• [THE TASK]:
Every line containing the word "camera" is to be copied from the data below.

• [DATA IN THIS EXERCISE]:
-----
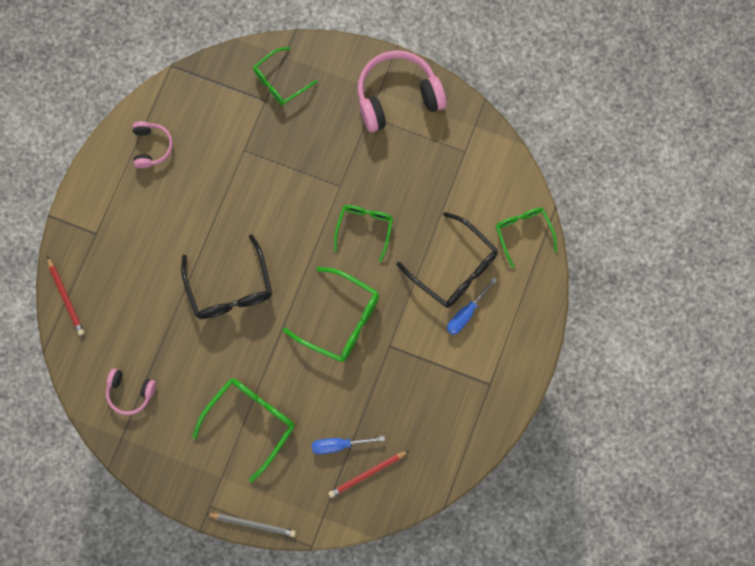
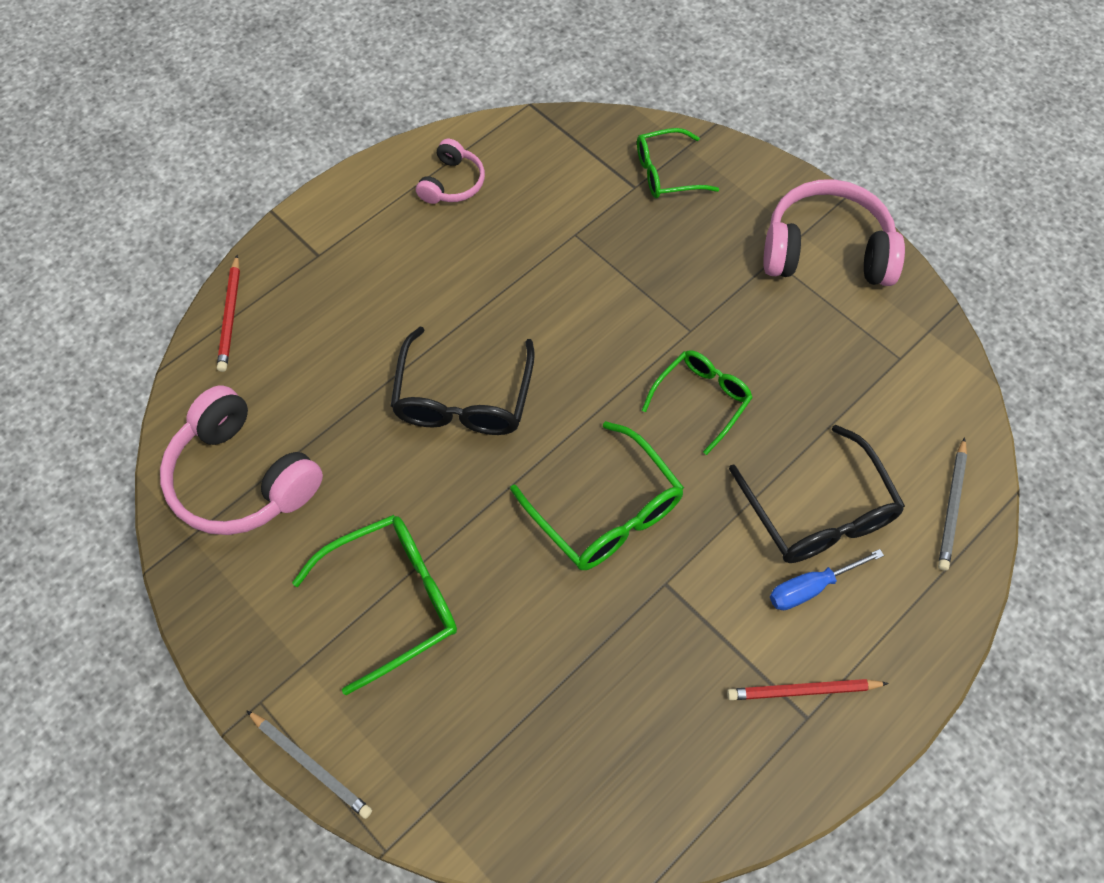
camera: 25 degrees right, 15 degrees down
(130, 392) = (241, 478): pink headphones -> pink headphones, size x1.87
(338, 445) = (512, 700): blue screwdriver -> none
(367, 474) = (537, 771): red pencil -> red pencil (803, 690)
(523, 232) = (951, 506): green glasses -> grey pencil

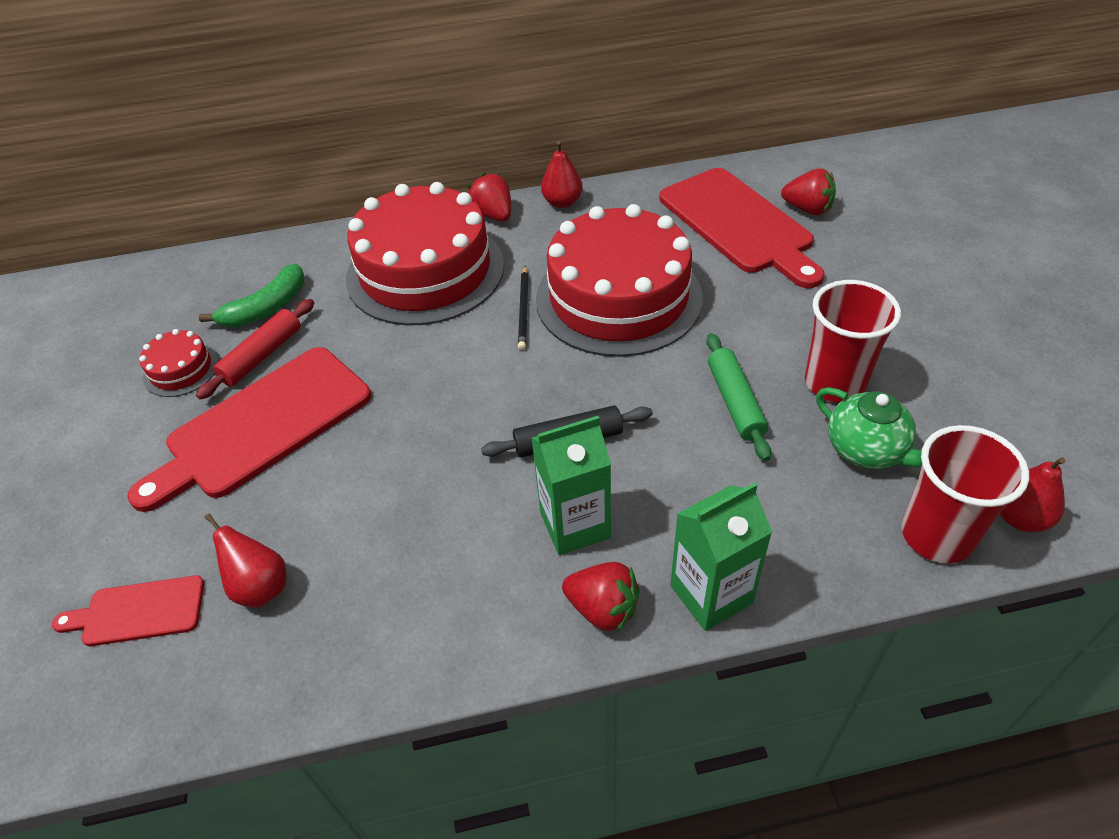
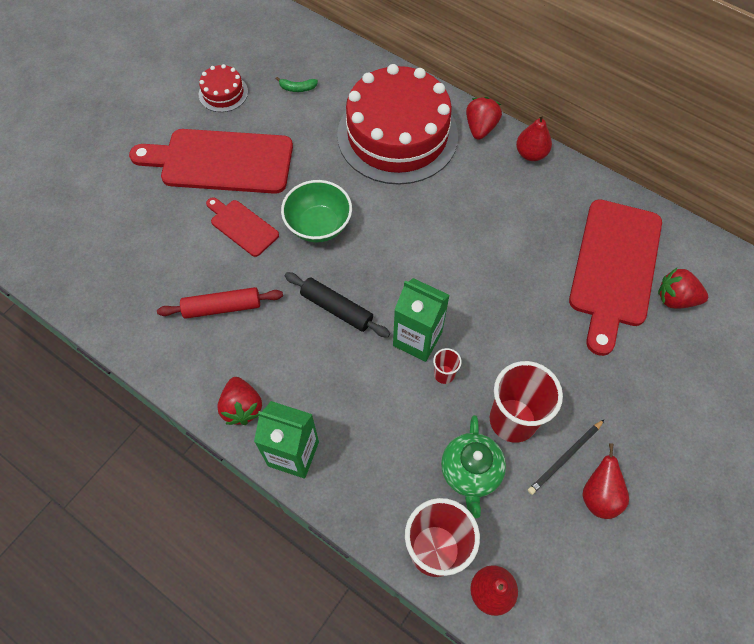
camera: 45 degrees right, 15 degrees up
(138, 612) = (83, 212): red cutting board -> red cutting board (242, 226)
(260, 587) = (133, 248): red pear -> red pear (599, 495)
(262, 356) = (264, 118): red rolling pin -> red rolling pin (222, 307)
(266, 308) = (297, 88): green banana -> green banana, size x0.53
(450, 393) = (318, 225): none -> green bowl
(524, 310) = (415, 209): black pencil -> black pencil (565, 458)
(575, 525) = (282, 355): green carton -> green carton (417, 339)
(618, 298) = (473, 250): red cake -> none
(735, 402) = (444, 374): green rolling pin -> red cup
(807, 209) = (675, 299): red strawberry -> red strawberry turned 120 degrees clockwise

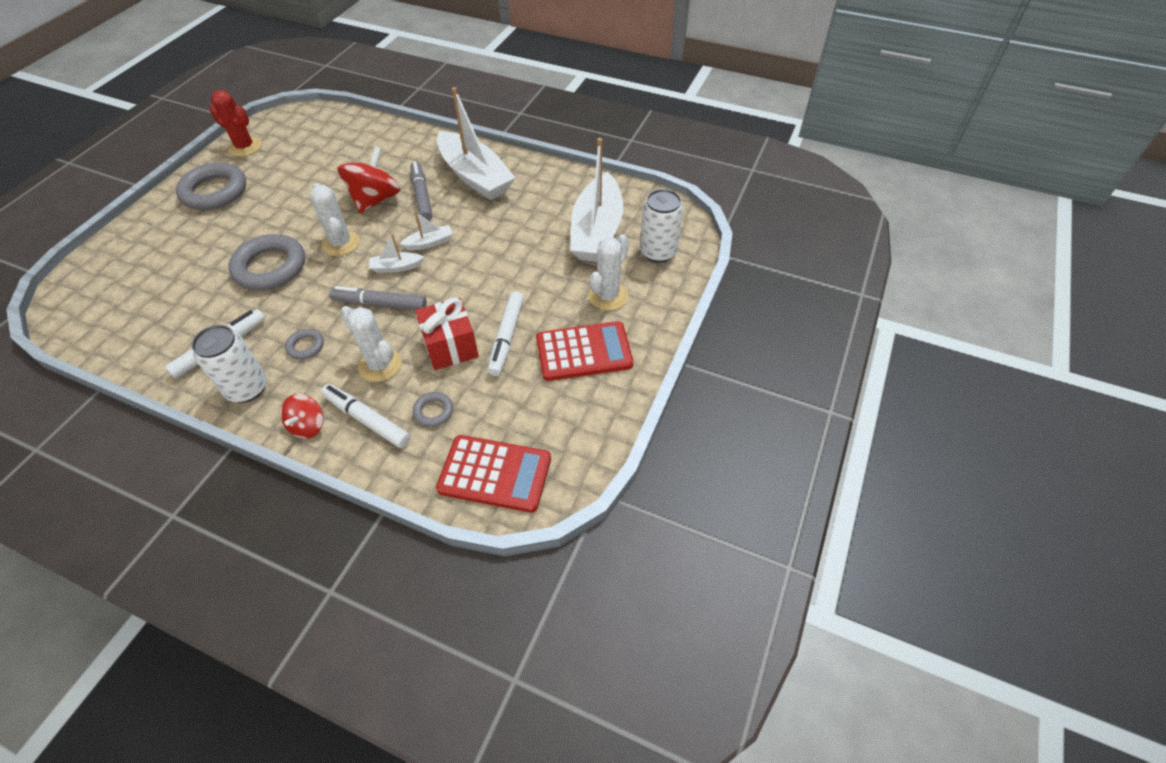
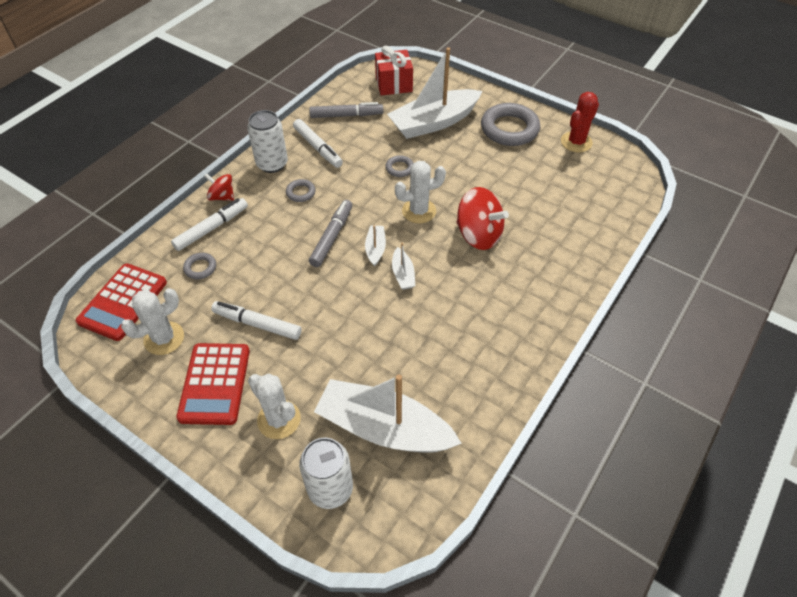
camera: 100 degrees right, 0 degrees up
(270, 267) = (399, 168): grey ring -> grey ring, size x0.46
(380, 365) = (262, 236): white cactus -> white cactus (164, 338)
(422, 196) = (478, 271): grey marker -> grey marker (346, 115)
(450, 346) = (263, 282): red gift -> red gift (394, 84)
(475, 176) = (505, 320): white boat -> white boat (433, 123)

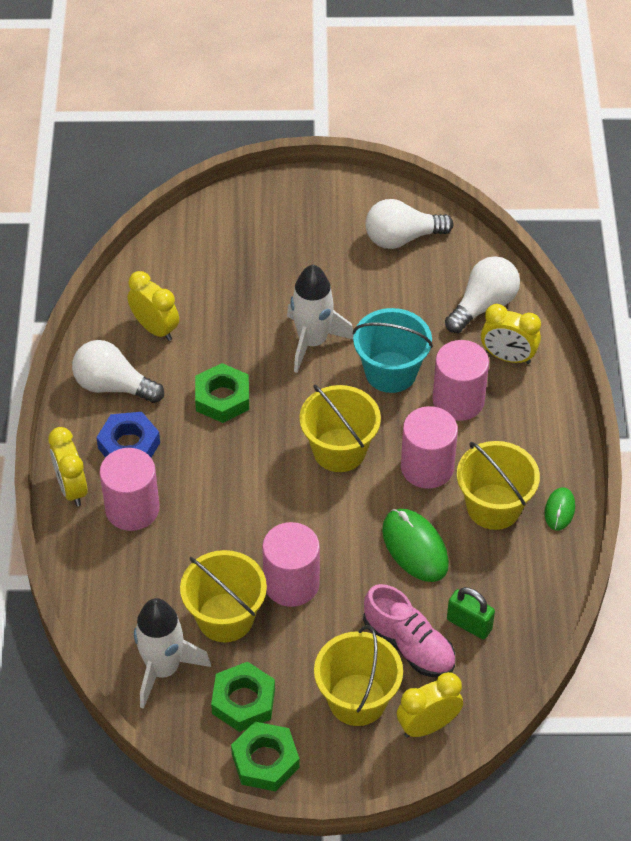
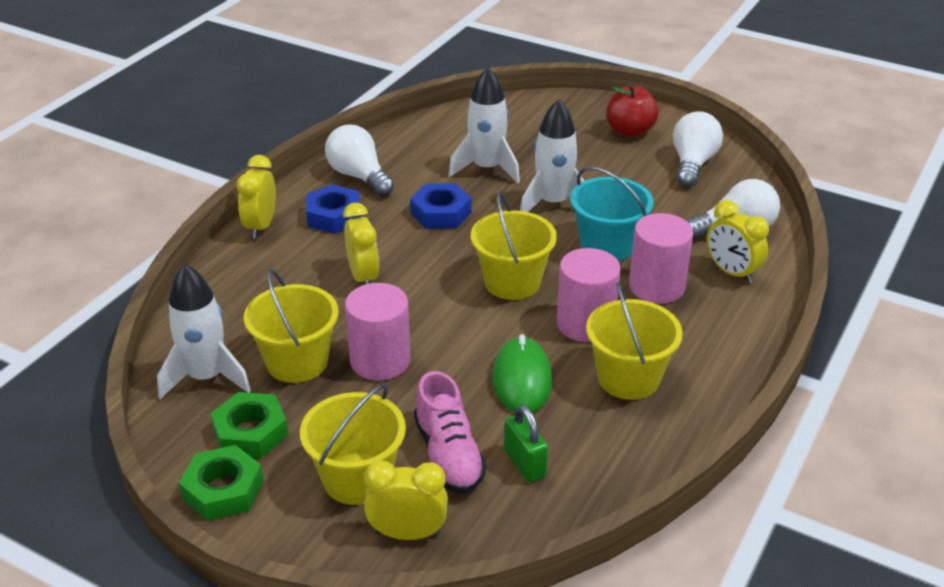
camera: 30 degrees right, 15 degrees down
(132, 509) = (295, 257): pink cylinder -> none
(155, 329) = (427, 154): yellow clock -> yellow clock (363, 277)
(222, 398) = (441, 213): green nut -> blue nut
(224, 324) = (486, 168): none -> white rocket
(321, 218) = (630, 131): none -> red apple
(402, 238) = (692, 164): white light bulb -> white light bulb turned 90 degrees clockwise
(559, 510) = (697, 407): green mouse -> none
-----
• [COMPLETED EXERCISE]:
camera: 25 degrees right, 15 degrees down
camera: 45 degrees right, 15 degrees up
camera: 100 degrees right, 0 degrees up
camera: 30 degrees right, 15 degrees down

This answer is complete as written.